**EXERCISE GOAL**
Print the records below exactly, omitting all pictures.

====================

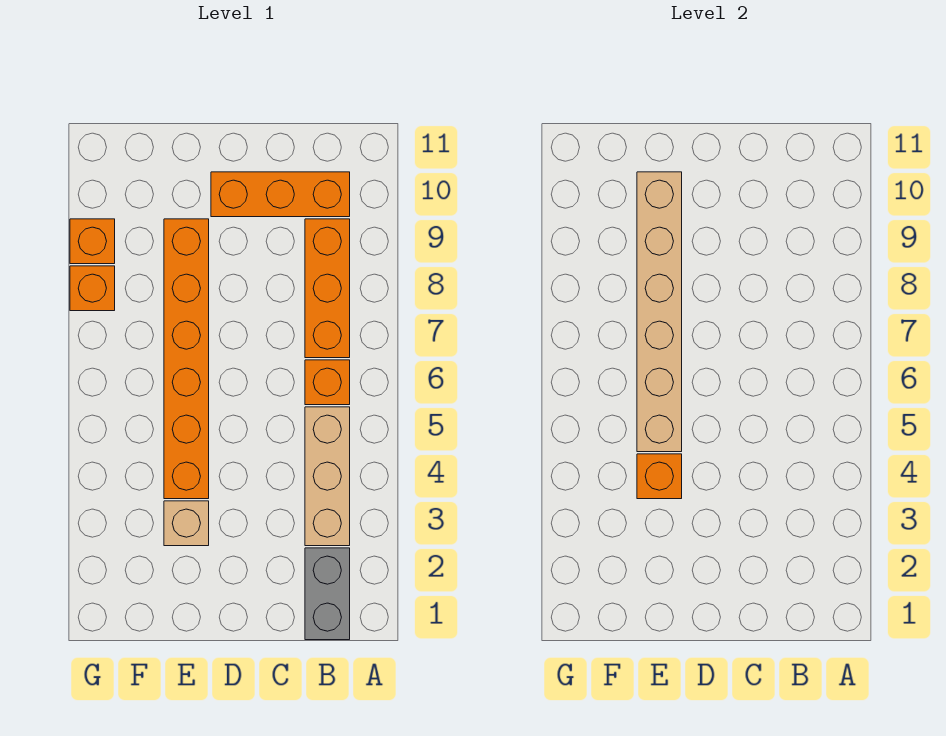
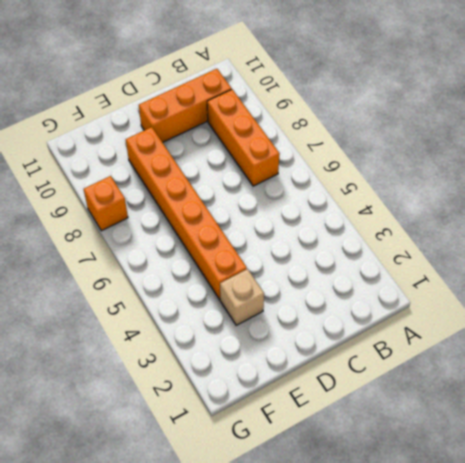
none -> grey brick B1:B2 level 1
none -> tan brick B3:B5 level 1

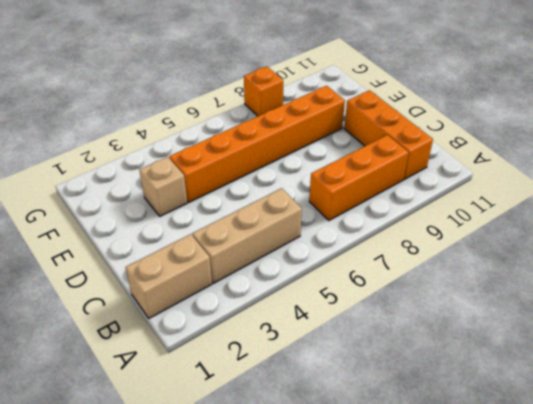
tan brick B1:B2 level 1 -> grey brick B1:B2 level 1
none -> orange brick B6 level 1
none -> orange brick G9 level 1

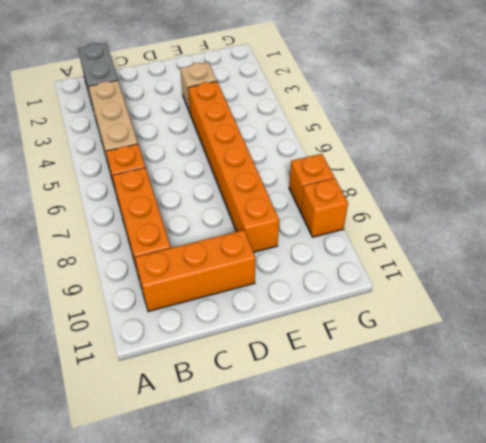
none -> orange brick E4 level 2
none -> tan brick E5:E10 level 2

====================

**RESPONSE TO THIS EXERCISE**
none -> grey brick B1:B2 level 1
none -> tan brick B3:B5 level 1

tan brick B1:B2 level 1 -> grey brick B1:B2 level 1
none -> orange brick B6 level 1
none -> orange brick G9 level 1

none -> orange brick E4 level 2
none -> tan brick E5:E10 level 2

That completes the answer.